WHAT IS REQUIRED
The line containing "C5: 33uF (NET6, NET15) -> none" marks the end: quote every line from the start of the records below through it, word for word.

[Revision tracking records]
----

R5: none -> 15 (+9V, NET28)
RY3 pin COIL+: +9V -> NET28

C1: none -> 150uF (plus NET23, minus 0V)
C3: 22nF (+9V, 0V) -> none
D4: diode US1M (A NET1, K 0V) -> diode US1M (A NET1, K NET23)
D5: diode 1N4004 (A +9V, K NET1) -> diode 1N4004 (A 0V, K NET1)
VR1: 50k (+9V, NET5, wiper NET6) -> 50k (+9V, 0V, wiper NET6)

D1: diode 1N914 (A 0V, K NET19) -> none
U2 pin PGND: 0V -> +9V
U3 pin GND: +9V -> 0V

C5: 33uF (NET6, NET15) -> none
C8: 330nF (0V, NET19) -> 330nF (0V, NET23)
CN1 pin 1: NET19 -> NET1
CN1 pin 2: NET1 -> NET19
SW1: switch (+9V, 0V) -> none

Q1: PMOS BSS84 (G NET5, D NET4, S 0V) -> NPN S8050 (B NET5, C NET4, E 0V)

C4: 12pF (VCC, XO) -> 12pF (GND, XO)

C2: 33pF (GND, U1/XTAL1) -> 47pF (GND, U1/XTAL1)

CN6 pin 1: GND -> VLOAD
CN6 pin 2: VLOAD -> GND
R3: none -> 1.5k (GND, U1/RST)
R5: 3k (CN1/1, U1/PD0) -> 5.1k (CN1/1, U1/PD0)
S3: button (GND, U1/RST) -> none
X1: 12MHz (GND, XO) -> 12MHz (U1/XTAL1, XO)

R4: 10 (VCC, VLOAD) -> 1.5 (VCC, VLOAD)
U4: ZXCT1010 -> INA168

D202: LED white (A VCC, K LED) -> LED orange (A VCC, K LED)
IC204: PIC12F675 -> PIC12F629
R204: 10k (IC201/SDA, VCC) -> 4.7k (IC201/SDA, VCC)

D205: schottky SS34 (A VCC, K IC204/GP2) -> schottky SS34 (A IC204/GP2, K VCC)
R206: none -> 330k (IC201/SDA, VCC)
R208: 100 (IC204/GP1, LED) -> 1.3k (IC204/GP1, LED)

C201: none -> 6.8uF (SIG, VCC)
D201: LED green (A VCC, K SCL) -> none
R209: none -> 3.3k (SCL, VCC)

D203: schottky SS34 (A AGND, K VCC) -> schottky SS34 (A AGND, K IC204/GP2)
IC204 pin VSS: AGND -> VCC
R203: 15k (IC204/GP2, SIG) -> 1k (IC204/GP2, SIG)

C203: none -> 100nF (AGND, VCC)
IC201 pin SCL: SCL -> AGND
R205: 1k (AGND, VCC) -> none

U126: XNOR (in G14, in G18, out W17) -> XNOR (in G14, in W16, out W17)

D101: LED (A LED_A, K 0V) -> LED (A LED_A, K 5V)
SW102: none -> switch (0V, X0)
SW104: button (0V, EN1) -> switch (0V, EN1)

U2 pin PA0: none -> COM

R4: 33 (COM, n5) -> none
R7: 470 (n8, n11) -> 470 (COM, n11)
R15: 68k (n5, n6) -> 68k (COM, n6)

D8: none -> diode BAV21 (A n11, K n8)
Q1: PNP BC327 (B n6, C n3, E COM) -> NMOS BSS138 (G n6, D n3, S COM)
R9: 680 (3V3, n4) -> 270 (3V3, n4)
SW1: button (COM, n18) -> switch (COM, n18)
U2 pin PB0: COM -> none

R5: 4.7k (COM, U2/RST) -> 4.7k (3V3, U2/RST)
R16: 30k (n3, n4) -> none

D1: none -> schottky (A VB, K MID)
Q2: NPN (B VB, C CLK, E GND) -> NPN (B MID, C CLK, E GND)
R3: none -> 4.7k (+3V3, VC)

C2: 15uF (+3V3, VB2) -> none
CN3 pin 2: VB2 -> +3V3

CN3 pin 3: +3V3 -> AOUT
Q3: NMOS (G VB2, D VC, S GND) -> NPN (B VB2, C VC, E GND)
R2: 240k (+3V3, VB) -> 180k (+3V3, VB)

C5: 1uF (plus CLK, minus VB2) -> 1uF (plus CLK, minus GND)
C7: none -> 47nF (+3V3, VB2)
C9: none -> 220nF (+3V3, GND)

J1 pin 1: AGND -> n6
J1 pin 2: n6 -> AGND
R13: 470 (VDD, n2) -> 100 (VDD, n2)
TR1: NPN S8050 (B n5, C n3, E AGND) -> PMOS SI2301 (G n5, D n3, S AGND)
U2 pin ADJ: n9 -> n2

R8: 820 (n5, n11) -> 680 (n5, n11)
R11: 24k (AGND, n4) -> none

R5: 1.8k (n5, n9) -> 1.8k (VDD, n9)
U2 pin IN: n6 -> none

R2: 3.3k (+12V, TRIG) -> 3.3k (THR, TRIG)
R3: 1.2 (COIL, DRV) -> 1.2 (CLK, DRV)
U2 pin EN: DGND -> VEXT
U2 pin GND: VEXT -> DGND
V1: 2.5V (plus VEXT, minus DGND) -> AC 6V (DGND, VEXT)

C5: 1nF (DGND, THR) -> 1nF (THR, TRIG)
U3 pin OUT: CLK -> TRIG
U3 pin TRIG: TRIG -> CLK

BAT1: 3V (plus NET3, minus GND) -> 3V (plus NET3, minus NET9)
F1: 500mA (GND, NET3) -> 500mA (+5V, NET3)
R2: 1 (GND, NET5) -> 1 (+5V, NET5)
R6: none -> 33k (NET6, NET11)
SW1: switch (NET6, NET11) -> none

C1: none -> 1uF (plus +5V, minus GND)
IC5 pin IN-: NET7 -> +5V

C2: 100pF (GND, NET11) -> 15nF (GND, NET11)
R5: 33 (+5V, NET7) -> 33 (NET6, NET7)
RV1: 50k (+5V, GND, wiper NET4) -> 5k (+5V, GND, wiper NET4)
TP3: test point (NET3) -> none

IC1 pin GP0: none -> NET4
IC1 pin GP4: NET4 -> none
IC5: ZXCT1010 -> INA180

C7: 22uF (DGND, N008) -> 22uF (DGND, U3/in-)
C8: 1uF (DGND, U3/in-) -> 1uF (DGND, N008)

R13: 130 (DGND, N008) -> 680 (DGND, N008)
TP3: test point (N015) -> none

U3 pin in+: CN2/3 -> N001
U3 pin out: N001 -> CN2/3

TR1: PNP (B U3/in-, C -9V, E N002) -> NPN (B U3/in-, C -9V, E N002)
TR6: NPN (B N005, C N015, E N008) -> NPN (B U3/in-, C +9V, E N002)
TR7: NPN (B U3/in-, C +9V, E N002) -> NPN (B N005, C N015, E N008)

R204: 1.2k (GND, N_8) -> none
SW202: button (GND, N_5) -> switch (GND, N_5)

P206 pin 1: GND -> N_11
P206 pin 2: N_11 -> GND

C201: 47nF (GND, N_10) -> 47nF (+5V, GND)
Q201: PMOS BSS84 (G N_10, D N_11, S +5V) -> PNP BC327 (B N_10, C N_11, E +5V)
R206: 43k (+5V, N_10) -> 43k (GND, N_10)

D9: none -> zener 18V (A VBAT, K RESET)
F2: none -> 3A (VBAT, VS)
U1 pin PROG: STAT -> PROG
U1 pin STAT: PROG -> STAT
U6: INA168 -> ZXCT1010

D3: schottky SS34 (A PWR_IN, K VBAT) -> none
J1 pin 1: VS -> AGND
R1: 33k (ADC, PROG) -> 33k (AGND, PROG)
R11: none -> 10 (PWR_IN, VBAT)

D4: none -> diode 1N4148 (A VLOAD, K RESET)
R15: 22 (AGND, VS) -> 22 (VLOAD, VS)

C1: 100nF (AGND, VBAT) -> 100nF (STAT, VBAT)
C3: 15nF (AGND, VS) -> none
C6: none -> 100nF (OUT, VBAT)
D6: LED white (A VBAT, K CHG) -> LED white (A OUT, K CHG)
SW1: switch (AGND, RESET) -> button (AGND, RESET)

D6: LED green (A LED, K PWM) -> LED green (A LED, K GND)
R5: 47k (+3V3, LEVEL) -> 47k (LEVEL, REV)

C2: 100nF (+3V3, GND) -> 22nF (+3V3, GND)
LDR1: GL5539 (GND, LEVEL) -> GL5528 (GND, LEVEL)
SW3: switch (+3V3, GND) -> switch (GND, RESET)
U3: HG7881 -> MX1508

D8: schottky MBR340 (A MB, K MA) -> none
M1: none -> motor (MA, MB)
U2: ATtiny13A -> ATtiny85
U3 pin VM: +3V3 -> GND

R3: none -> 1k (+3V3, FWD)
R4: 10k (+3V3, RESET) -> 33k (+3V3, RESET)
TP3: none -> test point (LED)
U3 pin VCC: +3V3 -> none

----

SOLUTION FOR THIS PROBLEM
R5: none -> 15 (+9V, NET28)
RY3 pin COIL+: +9V -> NET28

C1: none -> 150uF (plus NET23, minus 0V)
C3: 22nF (+9V, 0V) -> none
D4: diode US1M (A NET1, K 0V) -> diode US1M (A NET1, K NET23)
D5: diode 1N4004 (A +9V, K NET1) -> diode 1N4004 (A 0V, K NET1)
VR1: 50k (+9V, NET5, wiper NET6) -> 50k (+9V, 0V, wiper NET6)

D1: diode 1N914 (A 0V, K NET19) -> none
U2 pin PGND: 0V -> +9V
U3 pin GND: +9V -> 0V

C5: 33uF (NET6, NET15) -> none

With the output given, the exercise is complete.